Write out again the stretch from the line containing "For each provided" through the end of the records, requests included, and give only those lines. Scale every coordinate in the answers by 0.3, rounding each result to a whole number with halves going up.

Raw records:
*****
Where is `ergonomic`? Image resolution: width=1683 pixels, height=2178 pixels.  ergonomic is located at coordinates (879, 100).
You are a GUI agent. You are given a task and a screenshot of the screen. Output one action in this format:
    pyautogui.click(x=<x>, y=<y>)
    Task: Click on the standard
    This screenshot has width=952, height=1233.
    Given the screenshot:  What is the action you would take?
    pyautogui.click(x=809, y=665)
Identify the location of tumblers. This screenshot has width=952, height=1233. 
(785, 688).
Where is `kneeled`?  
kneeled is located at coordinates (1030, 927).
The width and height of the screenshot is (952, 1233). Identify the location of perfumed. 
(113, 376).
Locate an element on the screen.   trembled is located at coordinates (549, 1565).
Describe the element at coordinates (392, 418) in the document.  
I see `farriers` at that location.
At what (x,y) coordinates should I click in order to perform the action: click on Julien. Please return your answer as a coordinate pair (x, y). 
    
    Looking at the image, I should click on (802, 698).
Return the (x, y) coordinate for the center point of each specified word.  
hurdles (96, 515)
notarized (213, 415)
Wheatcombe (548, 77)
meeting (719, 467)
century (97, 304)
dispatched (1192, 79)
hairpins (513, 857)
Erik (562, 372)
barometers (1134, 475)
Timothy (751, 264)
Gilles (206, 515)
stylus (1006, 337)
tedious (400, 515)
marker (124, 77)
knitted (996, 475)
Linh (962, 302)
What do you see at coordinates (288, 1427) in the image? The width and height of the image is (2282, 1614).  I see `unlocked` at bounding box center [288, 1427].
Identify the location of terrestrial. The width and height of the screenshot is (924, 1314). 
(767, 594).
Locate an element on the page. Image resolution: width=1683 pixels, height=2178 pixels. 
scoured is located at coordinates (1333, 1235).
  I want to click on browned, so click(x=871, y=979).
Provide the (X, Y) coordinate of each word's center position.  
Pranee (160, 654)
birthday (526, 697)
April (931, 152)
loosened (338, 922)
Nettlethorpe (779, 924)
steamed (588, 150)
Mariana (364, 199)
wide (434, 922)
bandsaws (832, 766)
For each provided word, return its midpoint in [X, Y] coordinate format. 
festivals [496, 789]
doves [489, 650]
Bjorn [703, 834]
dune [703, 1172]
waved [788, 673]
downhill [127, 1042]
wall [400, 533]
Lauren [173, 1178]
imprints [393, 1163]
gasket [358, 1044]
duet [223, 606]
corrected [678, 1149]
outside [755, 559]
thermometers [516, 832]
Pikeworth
*****
• _SOLUTION BELOW_
For each provided word, return its midpoint in [X, Y] coordinate format. 
festivals [149, 237]
doves [147, 195]
Bjorn [211, 250]
dune [211, 352]
waved [236, 202]
downhill [38, 313]
wall [120, 160]
Lauren [52, 353]
imprints [118, 349]
gasket [107, 313]
duet [67, 182]
corrected [203, 345]
outside [227, 168]
thermometers [155, 250]
Pikeworth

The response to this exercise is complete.